*** Opening of Material provided ***

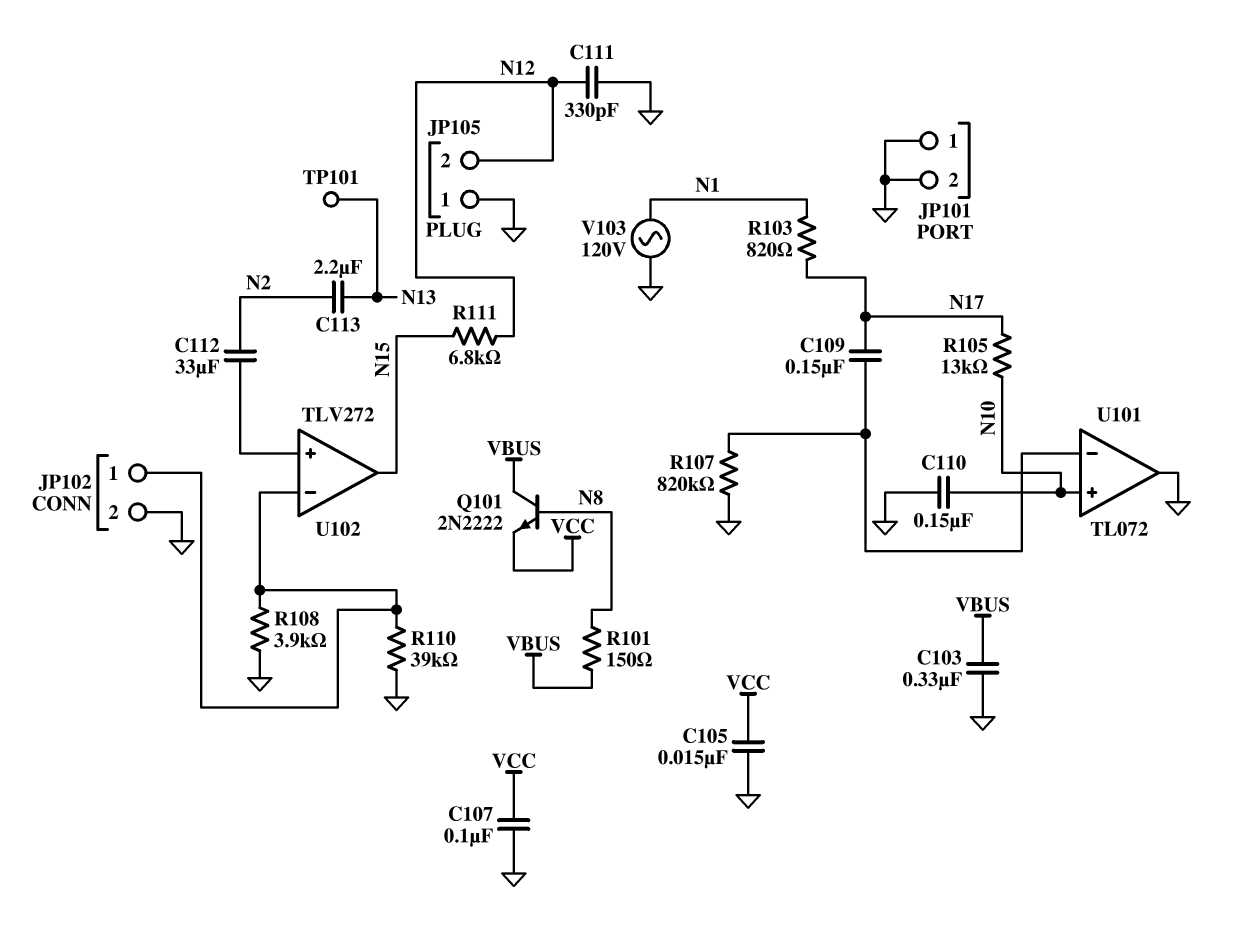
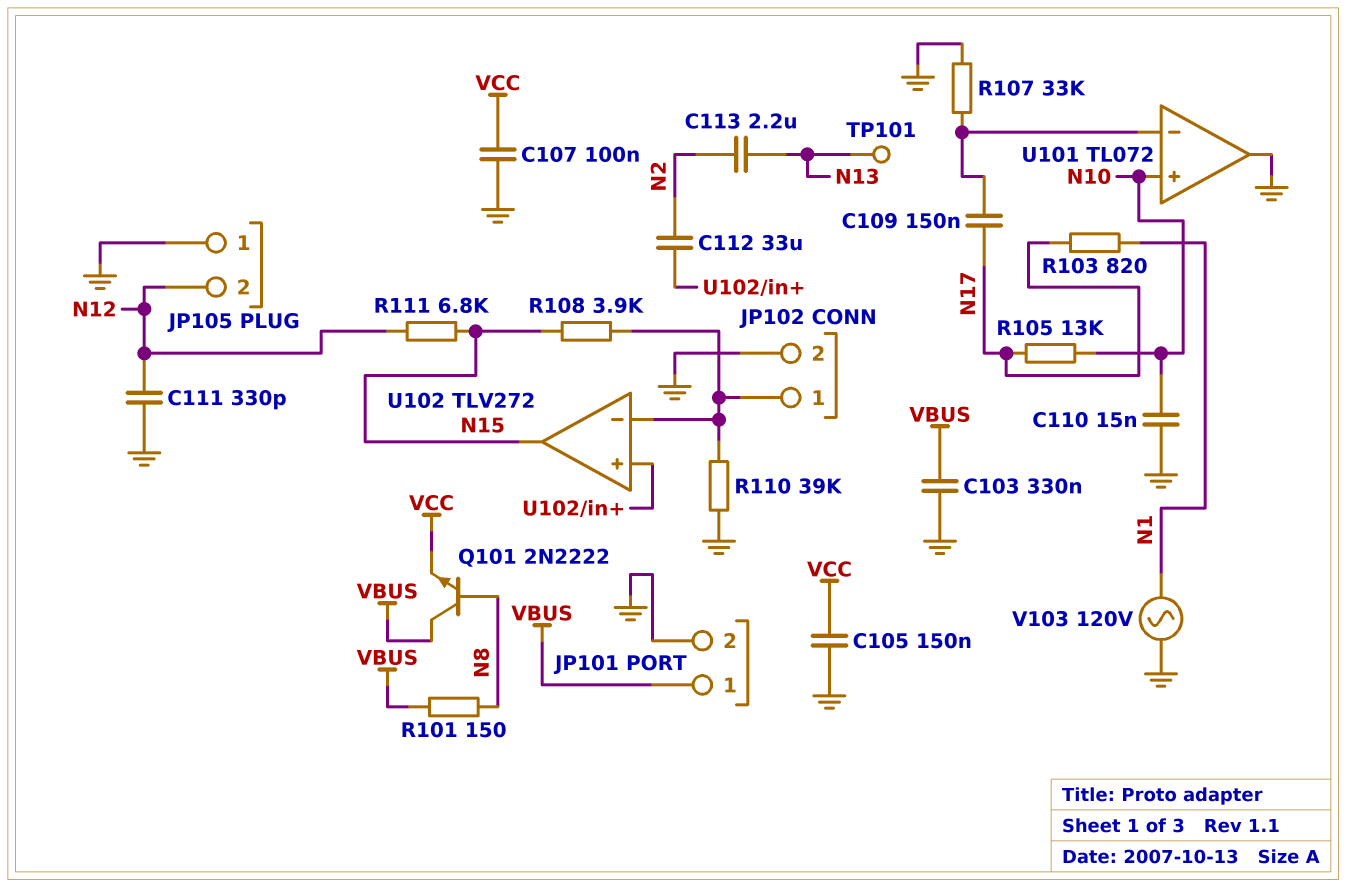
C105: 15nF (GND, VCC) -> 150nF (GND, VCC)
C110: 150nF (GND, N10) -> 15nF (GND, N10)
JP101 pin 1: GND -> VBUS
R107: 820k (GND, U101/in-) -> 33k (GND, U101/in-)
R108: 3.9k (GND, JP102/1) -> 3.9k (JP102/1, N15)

*** Close of Material provided ***

**Directions**.
From the first line to the last, set down the records exactly, leaving out images.

**Task result**.
C105: 15nF (GND, VCC) -> 150nF (GND, VCC)
C110: 150nF (GND, N10) -> 15nF (GND, N10)
JP101 pin 1: GND -> VBUS
R107: 820k (GND, U101/in-) -> 33k (GND, U101/in-)
R108: 3.9k (GND, JP102/1) -> 3.9k (JP102/1, N15)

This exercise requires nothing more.